Stored data entries:
+ + + +

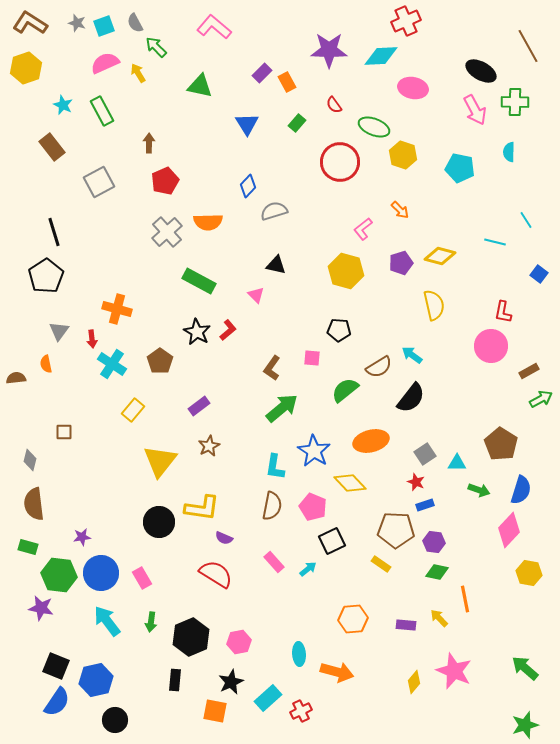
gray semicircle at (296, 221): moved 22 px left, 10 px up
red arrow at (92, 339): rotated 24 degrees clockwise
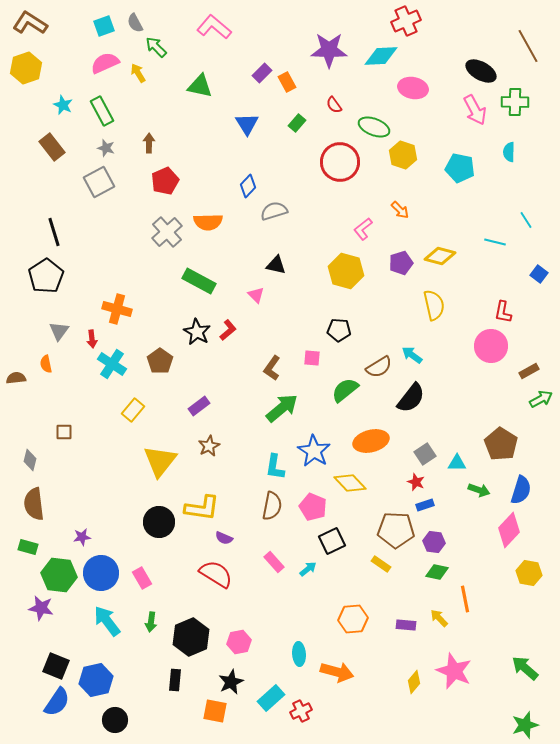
gray star at (77, 23): moved 29 px right, 125 px down
cyan rectangle at (268, 698): moved 3 px right
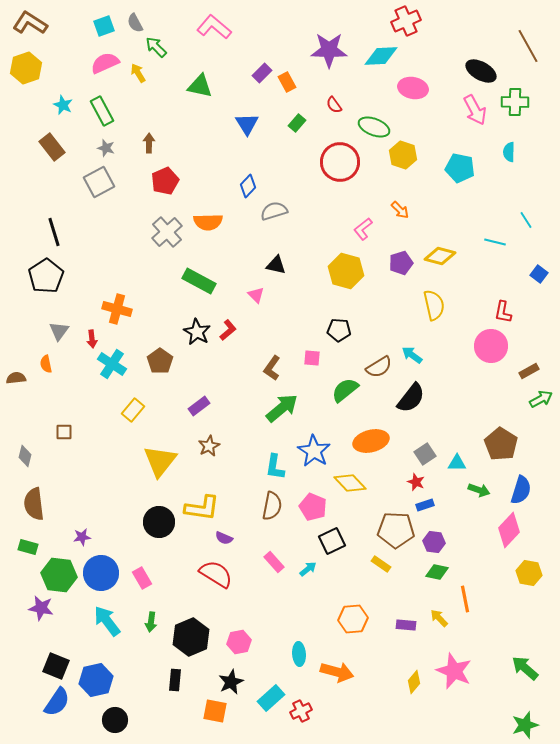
gray diamond at (30, 460): moved 5 px left, 4 px up
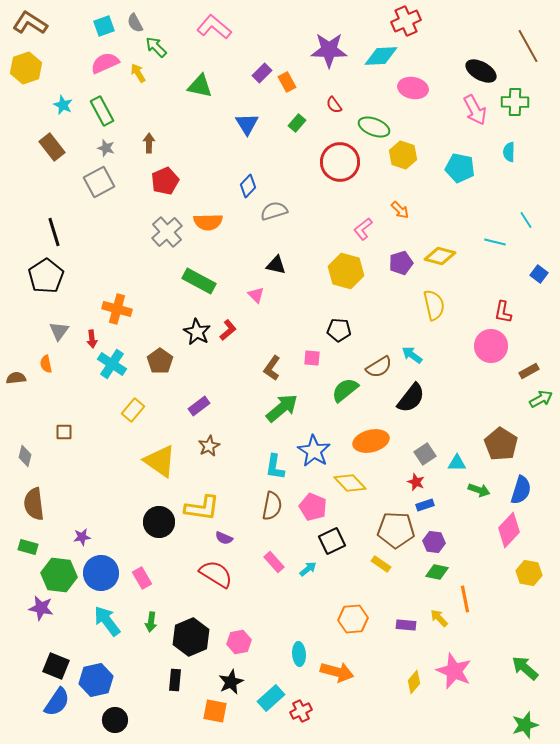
yellow triangle at (160, 461): rotated 33 degrees counterclockwise
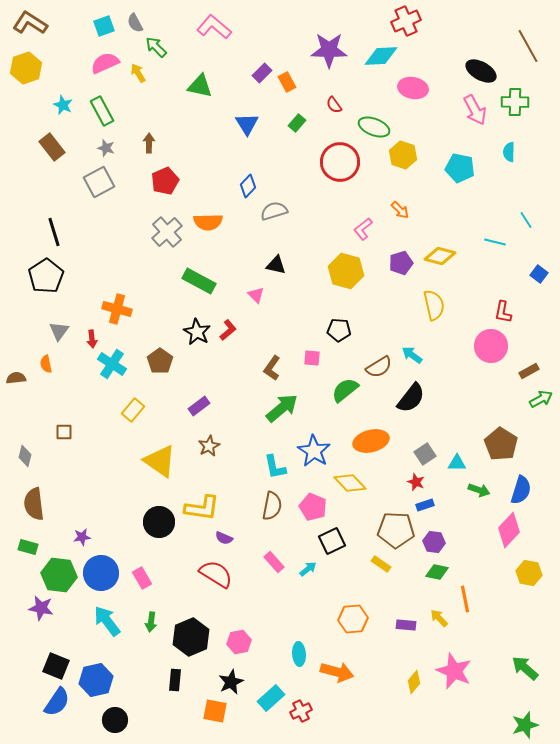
cyan L-shape at (275, 467): rotated 20 degrees counterclockwise
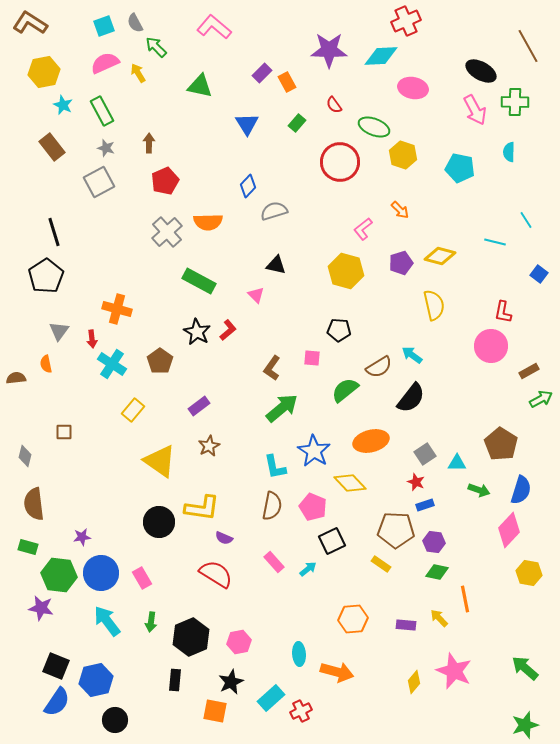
yellow hexagon at (26, 68): moved 18 px right, 4 px down; rotated 8 degrees clockwise
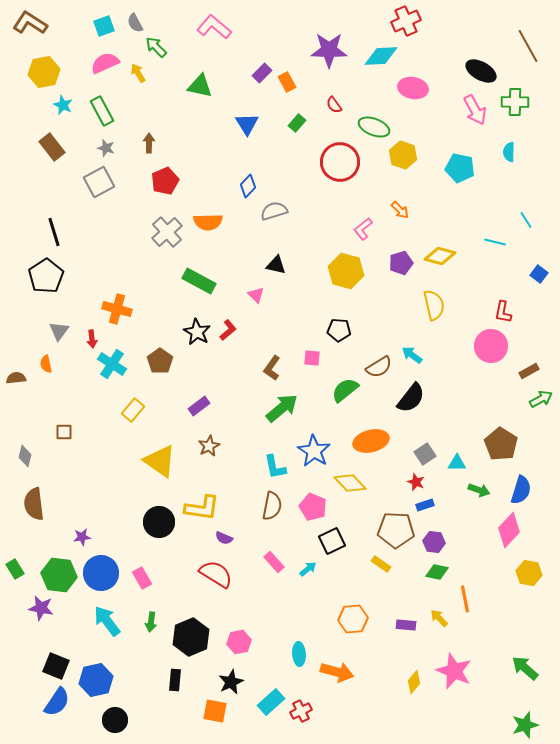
green rectangle at (28, 547): moved 13 px left, 22 px down; rotated 42 degrees clockwise
cyan rectangle at (271, 698): moved 4 px down
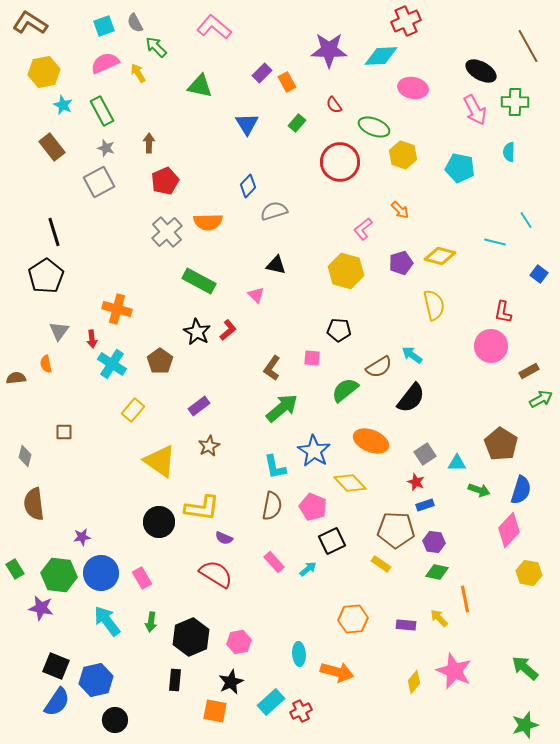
orange ellipse at (371, 441): rotated 36 degrees clockwise
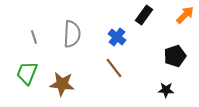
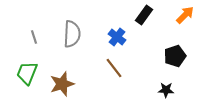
brown star: rotated 25 degrees counterclockwise
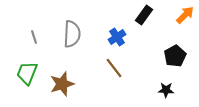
blue cross: rotated 18 degrees clockwise
black pentagon: rotated 10 degrees counterclockwise
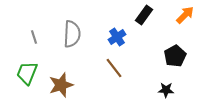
brown star: moved 1 px left, 1 px down
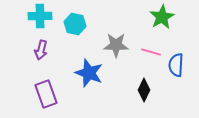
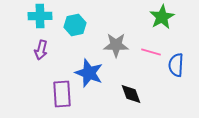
cyan hexagon: moved 1 px down; rotated 25 degrees counterclockwise
black diamond: moved 13 px left, 4 px down; rotated 45 degrees counterclockwise
purple rectangle: moved 16 px right; rotated 16 degrees clockwise
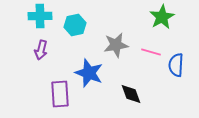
gray star: rotated 10 degrees counterclockwise
purple rectangle: moved 2 px left
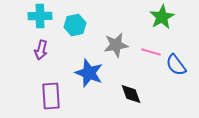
blue semicircle: rotated 40 degrees counterclockwise
purple rectangle: moved 9 px left, 2 px down
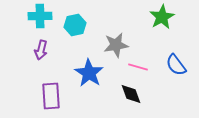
pink line: moved 13 px left, 15 px down
blue star: rotated 12 degrees clockwise
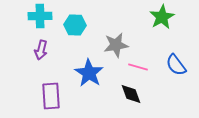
cyan hexagon: rotated 15 degrees clockwise
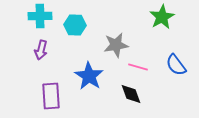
blue star: moved 3 px down
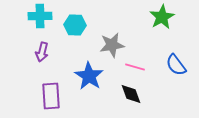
gray star: moved 4 px left
purple arrow: moved 1 px right, 2 px down
pink line: moved 3 px left
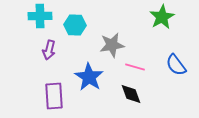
purple arrow: moved 7 px right, 2 px up
blue star: moved 1 px down
purple rectangle: moved 3 px right
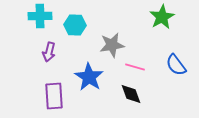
purple arrow: moved 2 px down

+ + + +

**What is required**
Please copy the material word for word from its start through the line containing "cyan L-shape at", omitting the picture markers.

**Task response**
gray semicircle at (296, 221): moved 22 px left, 10 px up
red arrow at (92, 339): rotated 24 degrees clockwise
gray star at (77, 23): moved 29 px right, 125 px down
cyan rectangle at (268, 698): moved 3 px right
gray diamond at (30, 460): moved 5 px left, 4 px up
yellow triangle at (160, 461): rotated 33 degrees counterclockwise
cyan L-shape at (275, 467): rotated 20 degrees counterclockwise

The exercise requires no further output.